◆ **Data extracts**

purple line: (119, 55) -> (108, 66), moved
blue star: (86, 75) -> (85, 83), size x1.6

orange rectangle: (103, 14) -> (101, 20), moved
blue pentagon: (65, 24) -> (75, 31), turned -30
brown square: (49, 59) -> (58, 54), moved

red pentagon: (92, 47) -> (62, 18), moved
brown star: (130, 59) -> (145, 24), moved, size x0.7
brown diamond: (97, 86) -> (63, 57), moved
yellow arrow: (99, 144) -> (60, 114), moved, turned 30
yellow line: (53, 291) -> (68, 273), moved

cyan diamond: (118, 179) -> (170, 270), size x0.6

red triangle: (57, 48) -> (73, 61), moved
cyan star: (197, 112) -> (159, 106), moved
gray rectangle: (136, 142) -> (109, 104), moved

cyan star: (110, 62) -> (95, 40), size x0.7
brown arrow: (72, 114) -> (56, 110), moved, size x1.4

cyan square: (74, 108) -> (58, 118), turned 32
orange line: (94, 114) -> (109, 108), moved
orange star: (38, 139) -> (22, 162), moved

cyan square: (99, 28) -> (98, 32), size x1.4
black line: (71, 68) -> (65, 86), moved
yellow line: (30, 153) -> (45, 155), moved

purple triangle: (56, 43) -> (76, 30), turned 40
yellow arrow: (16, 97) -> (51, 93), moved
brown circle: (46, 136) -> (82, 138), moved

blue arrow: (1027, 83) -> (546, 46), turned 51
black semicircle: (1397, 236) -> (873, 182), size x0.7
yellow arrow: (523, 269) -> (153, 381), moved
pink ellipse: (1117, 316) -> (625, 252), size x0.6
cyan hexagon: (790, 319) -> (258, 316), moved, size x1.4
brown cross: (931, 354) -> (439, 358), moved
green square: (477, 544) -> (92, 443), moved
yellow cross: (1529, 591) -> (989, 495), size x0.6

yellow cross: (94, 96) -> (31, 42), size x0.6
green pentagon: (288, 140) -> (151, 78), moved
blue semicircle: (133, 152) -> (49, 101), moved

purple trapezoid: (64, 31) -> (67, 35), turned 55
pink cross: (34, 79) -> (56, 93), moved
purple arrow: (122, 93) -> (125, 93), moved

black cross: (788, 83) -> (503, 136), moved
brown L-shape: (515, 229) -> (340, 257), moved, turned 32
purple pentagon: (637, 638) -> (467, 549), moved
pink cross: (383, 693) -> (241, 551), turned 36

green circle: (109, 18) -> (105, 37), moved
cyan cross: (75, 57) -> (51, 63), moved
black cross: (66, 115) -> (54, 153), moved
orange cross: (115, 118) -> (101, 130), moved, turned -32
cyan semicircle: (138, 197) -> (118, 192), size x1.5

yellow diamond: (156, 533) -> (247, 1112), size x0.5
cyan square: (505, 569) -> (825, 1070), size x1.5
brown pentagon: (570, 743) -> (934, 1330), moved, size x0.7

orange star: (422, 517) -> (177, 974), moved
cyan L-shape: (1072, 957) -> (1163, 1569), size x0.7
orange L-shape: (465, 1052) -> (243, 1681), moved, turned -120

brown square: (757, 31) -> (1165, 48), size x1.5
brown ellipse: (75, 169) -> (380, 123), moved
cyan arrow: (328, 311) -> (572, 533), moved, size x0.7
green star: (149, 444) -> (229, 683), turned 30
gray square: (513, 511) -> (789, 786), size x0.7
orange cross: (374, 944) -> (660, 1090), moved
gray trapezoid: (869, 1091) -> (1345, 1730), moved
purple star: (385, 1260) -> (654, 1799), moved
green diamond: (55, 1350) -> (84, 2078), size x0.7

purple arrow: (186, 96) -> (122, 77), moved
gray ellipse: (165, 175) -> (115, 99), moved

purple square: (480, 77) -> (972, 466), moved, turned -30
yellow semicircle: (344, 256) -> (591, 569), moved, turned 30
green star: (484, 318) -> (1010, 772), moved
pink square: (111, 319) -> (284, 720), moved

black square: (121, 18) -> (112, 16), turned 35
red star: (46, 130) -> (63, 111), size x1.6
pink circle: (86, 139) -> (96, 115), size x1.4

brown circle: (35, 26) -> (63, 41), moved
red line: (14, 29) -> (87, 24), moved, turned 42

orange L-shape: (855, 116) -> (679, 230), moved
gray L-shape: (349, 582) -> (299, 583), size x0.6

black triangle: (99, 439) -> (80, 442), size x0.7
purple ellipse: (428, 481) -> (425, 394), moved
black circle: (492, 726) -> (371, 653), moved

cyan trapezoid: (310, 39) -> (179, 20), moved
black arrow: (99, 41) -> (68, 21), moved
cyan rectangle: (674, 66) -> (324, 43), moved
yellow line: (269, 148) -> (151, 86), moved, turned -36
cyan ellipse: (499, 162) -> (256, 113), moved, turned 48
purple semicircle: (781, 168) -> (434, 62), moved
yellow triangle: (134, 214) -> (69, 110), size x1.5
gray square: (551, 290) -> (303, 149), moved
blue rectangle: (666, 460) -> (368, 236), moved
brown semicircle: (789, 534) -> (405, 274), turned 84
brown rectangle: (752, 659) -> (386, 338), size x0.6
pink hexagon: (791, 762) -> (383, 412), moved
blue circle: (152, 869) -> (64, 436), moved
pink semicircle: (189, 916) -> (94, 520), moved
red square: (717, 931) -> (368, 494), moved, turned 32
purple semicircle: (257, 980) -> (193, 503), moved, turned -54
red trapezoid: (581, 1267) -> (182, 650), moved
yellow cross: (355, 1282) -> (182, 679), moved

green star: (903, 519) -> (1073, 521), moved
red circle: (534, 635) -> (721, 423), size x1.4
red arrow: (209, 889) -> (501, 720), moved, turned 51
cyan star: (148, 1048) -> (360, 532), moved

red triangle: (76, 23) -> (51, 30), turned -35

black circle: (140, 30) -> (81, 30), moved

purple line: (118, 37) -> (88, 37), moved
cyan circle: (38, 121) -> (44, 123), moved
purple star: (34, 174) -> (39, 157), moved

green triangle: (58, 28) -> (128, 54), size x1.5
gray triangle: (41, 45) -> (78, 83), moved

◆ **Work item**
In how many lines of the data does the word "blue" appear? Respond with the number and nothing more.

◆ **Answer for this exercise**
6